##### Materials provided

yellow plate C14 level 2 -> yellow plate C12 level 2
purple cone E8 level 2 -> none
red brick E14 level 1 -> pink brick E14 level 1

##########
##### Materials provided

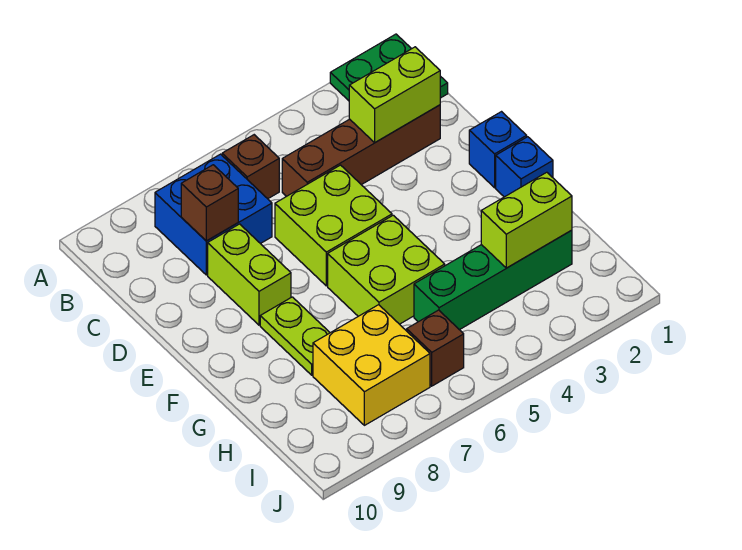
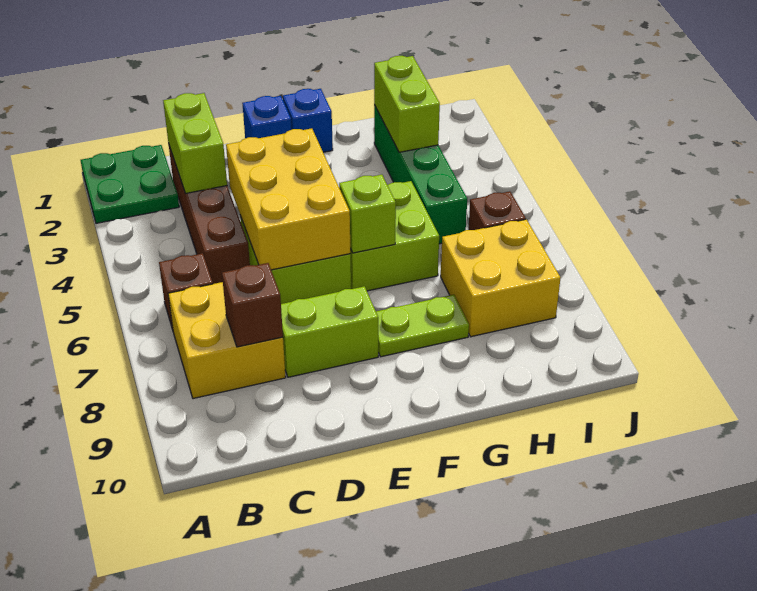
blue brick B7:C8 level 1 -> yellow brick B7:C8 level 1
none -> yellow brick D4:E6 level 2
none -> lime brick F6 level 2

##########

### What to work on
A complete answer gives every line of the records holding "yellow".

### Answer box
yellow plate C14 level 2 -> yellow plate C12 level 2
blue brick B7:C8 level 1 -> yellow brick B7:C8 level 1
none -> yellow brick D4:E6 level 2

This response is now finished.